◆ **TASK TO CARRY OUT**
Among the entries below, which lines run from the line with "LCD pin SCL: D3 -> D1" through the line with "SD3 pin MOSI: D3 -> D7"? Retype those, both ends included, exactly and without pictures.

◆ **PROVIDED DATA**
= = = =
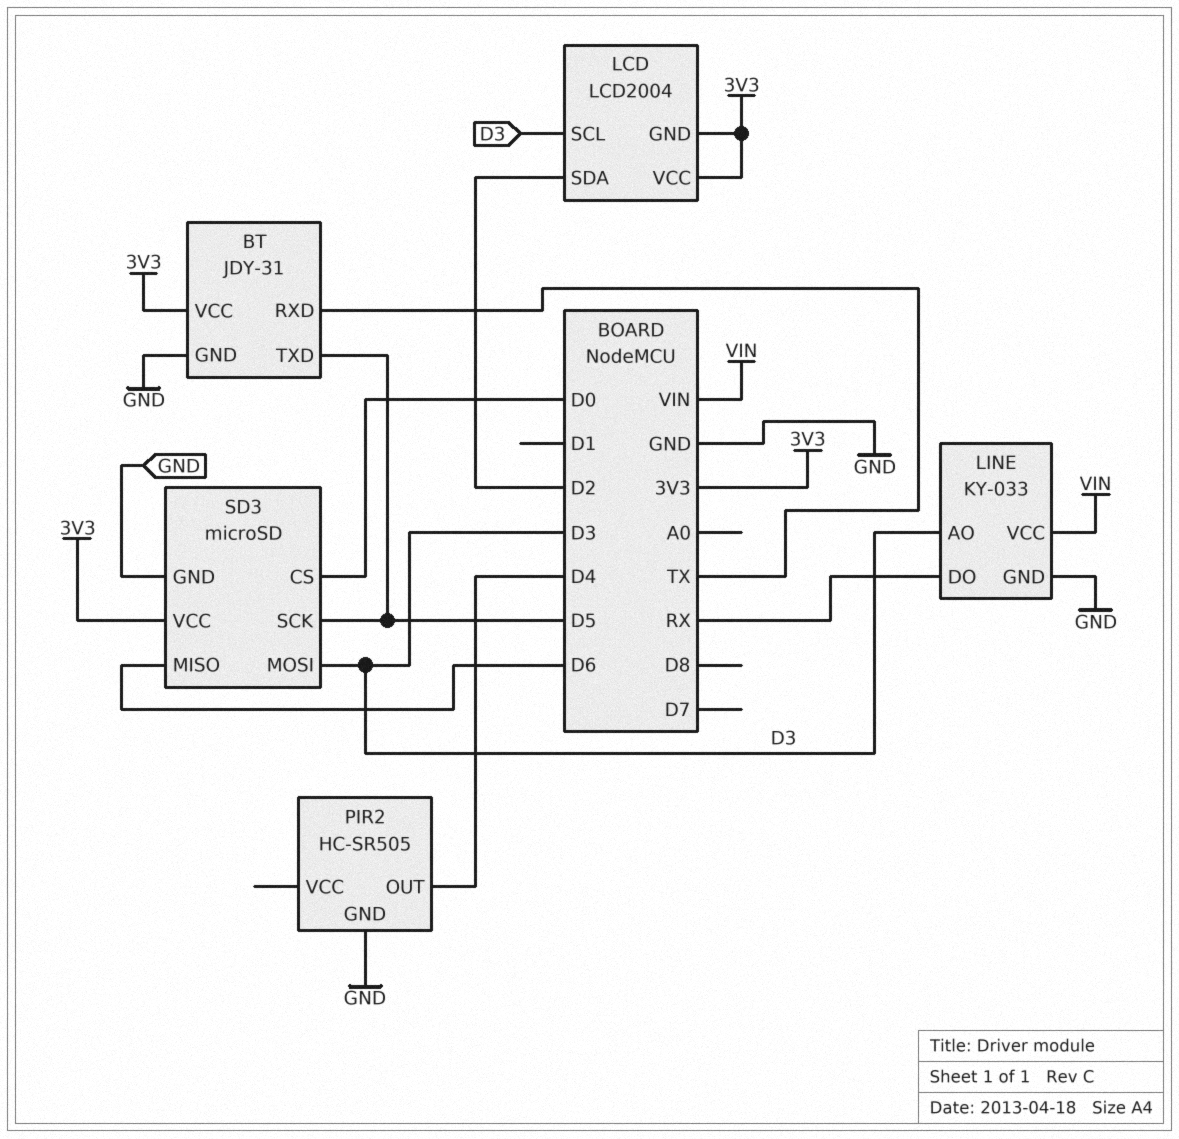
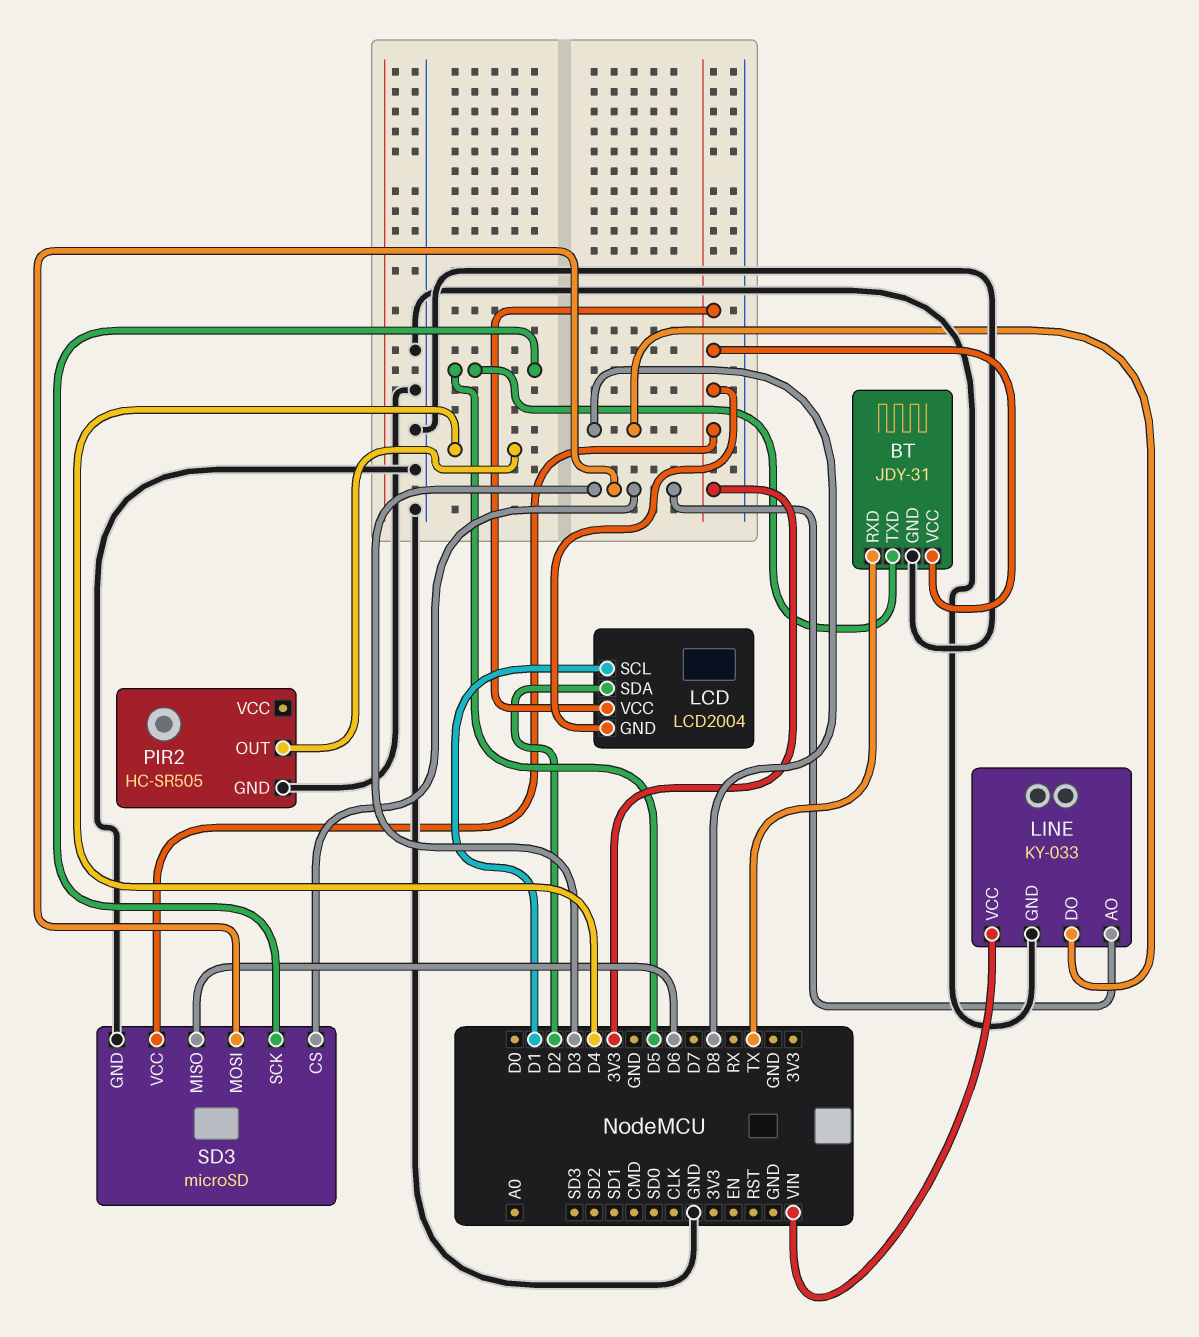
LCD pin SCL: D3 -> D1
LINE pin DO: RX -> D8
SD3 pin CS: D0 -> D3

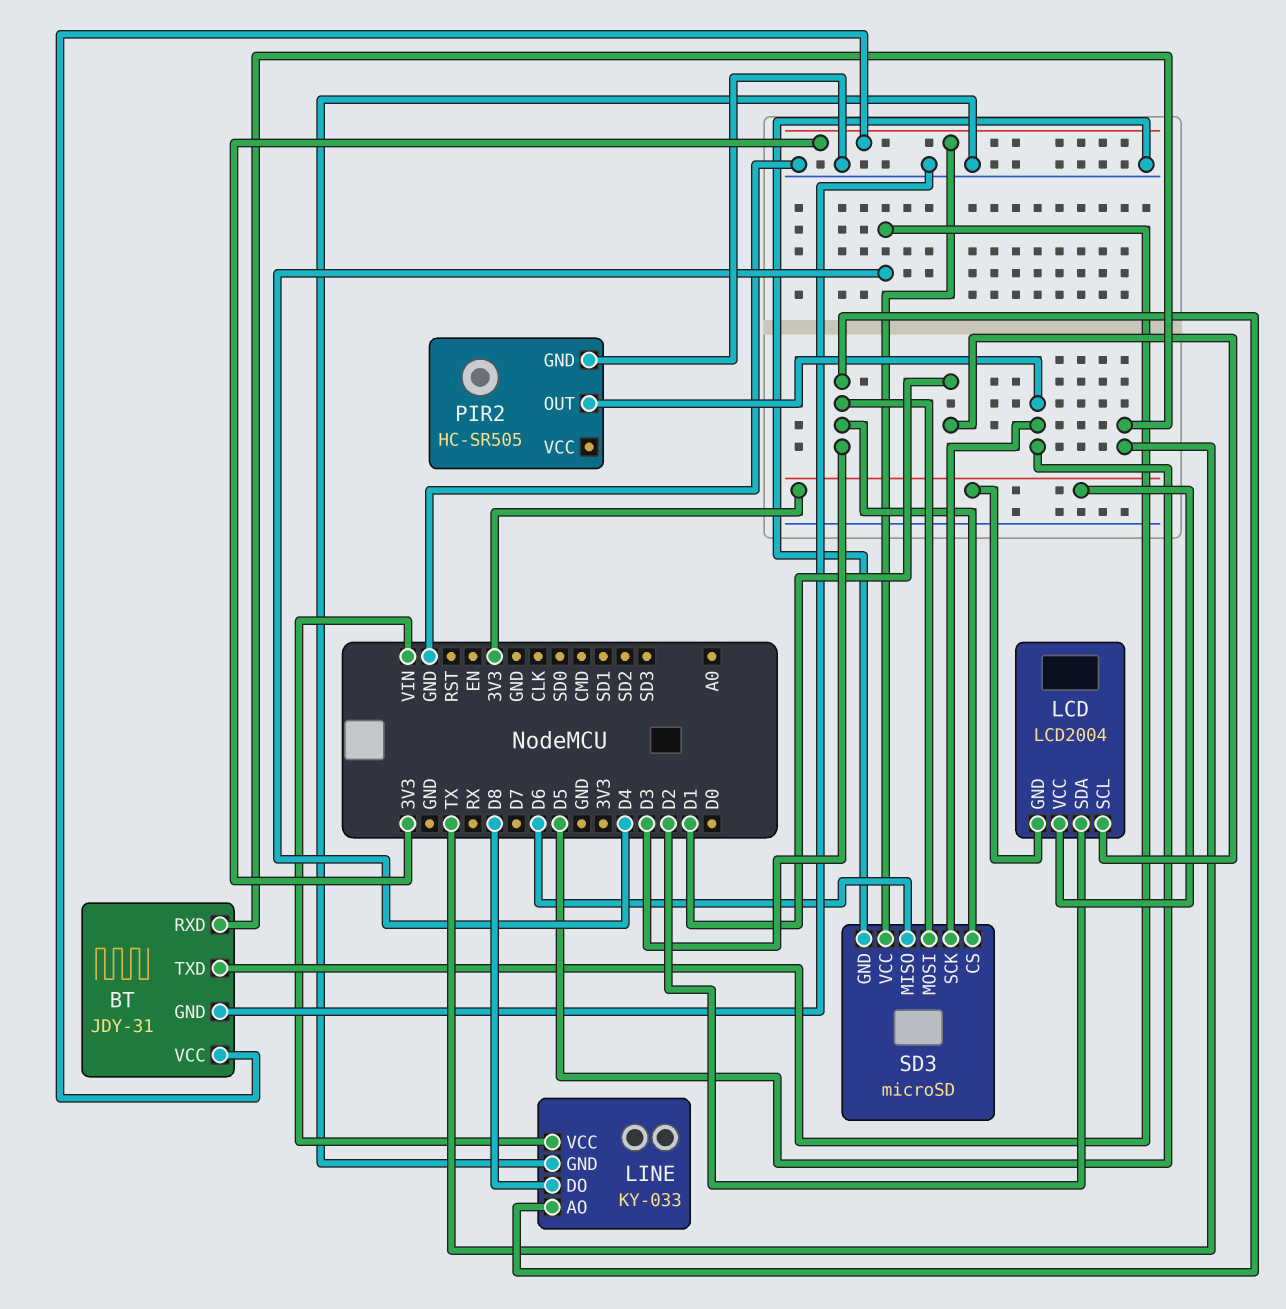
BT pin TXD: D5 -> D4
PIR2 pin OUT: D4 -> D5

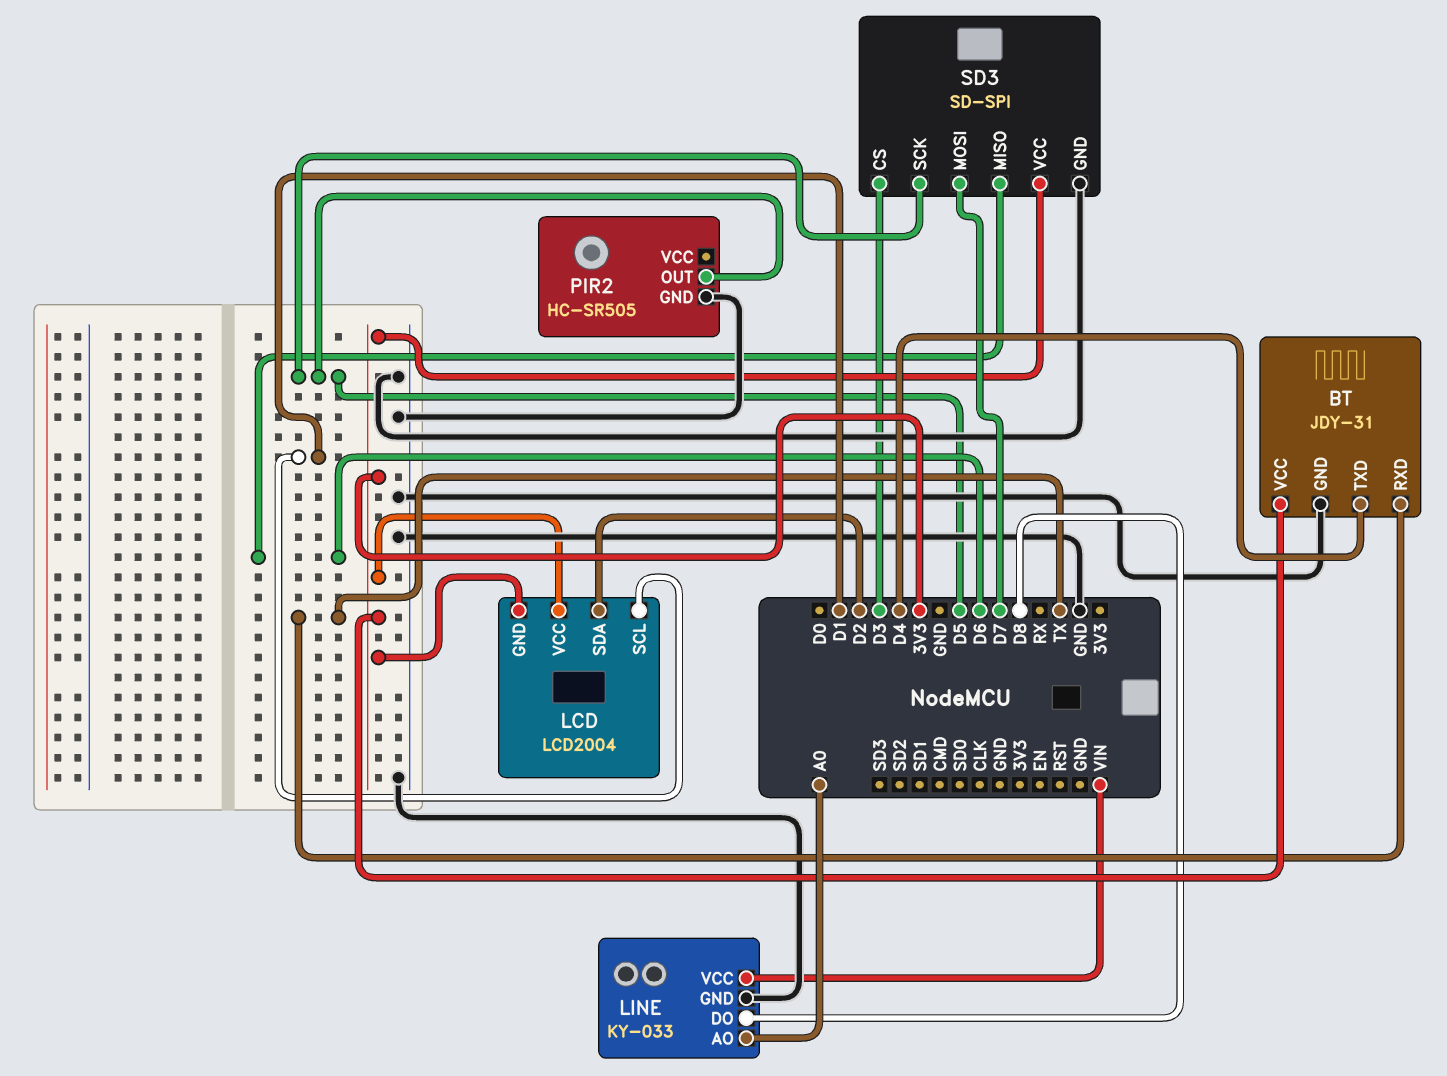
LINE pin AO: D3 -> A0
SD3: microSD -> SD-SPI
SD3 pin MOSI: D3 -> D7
= = = =
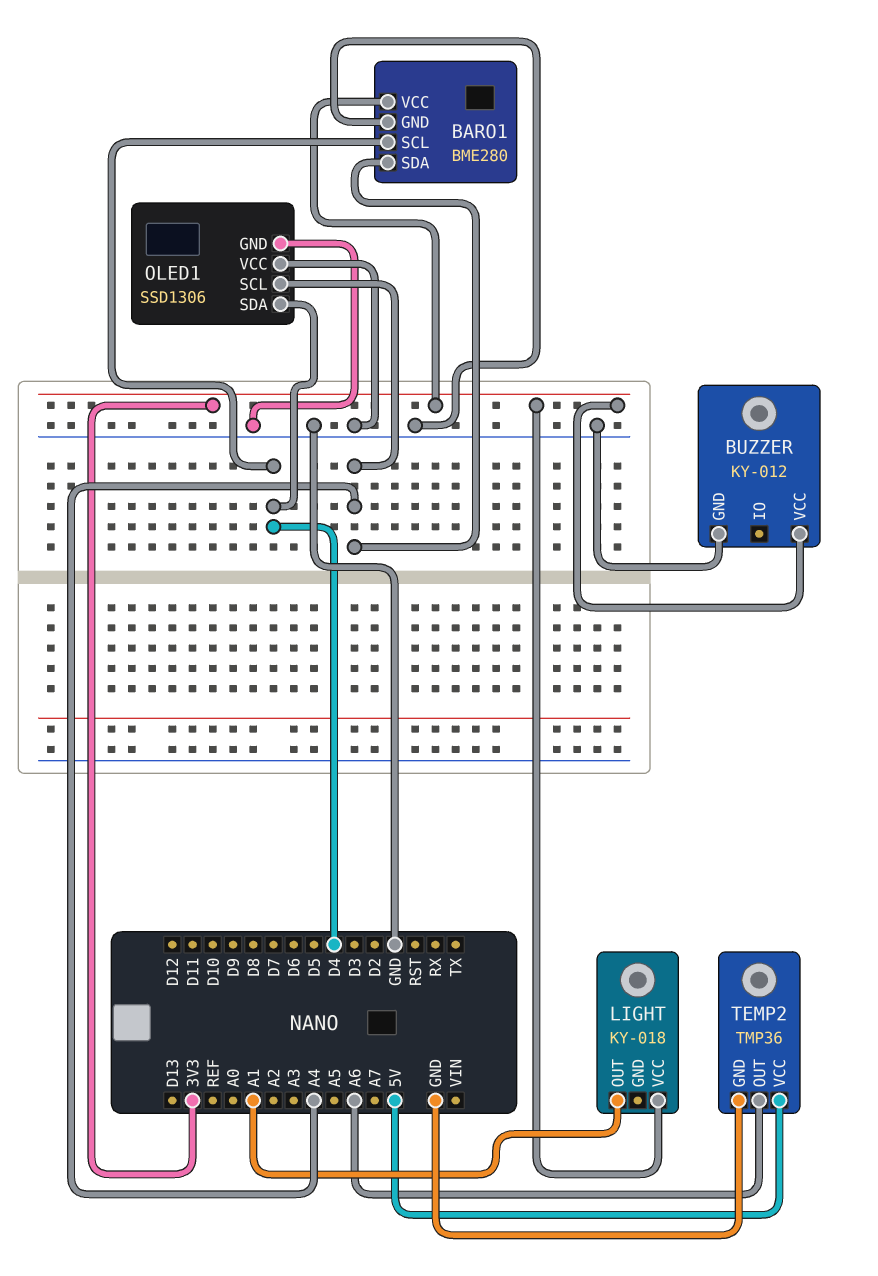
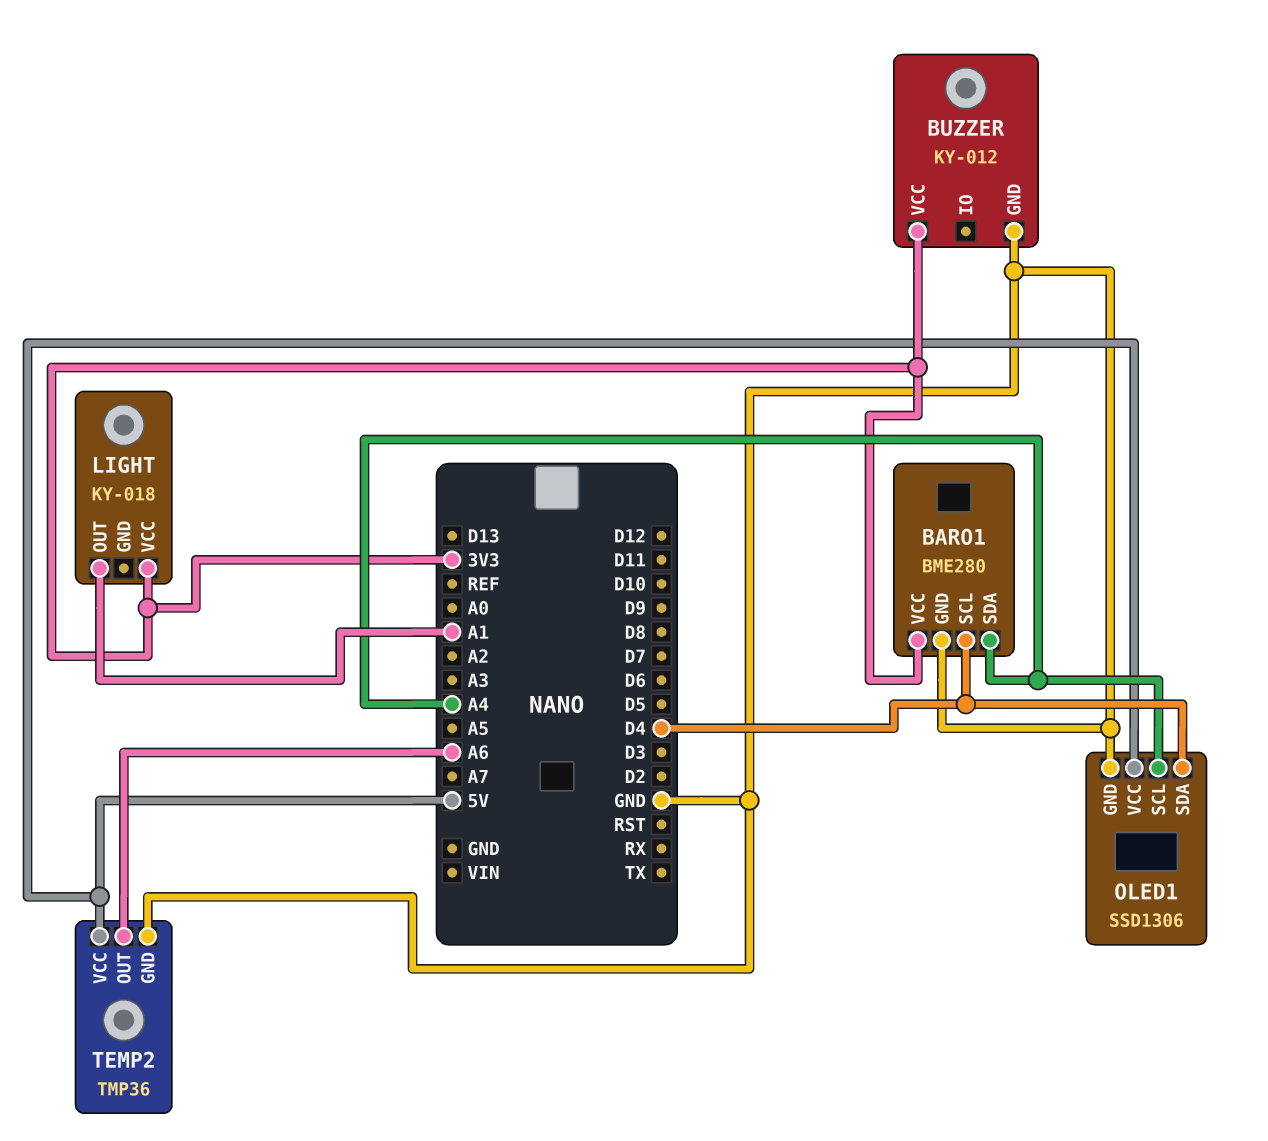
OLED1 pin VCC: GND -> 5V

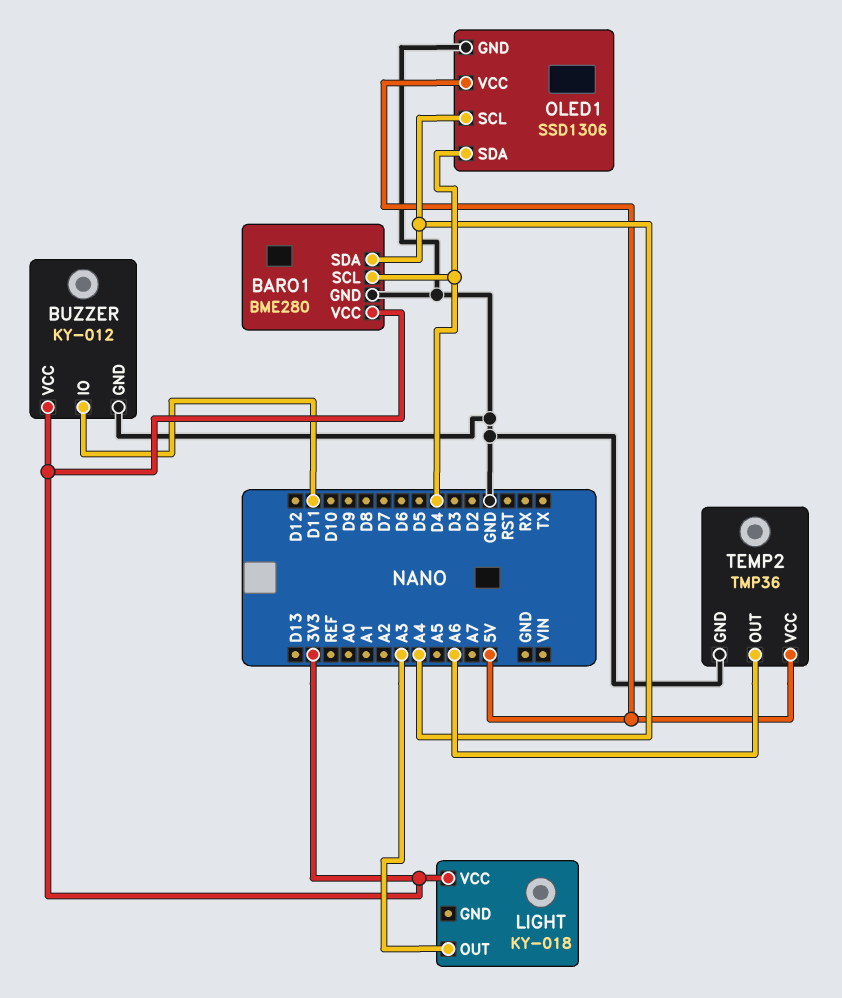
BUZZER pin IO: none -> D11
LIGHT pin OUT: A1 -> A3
= = = =
◆ **EXERCISE RESPONSE**
LCD pin SCL: D3 -> D1
LINE pin DO: RX -> D8
SD3 pin CS: D0 -> D3

BT pin TXD: D5 -> D4
PIR2 pin OUT: D4 -> D5

LINE pin AO: D3 -> A0
SD3: microSD -> SD-SPI
SD3 pin MOSI: D3 -> D7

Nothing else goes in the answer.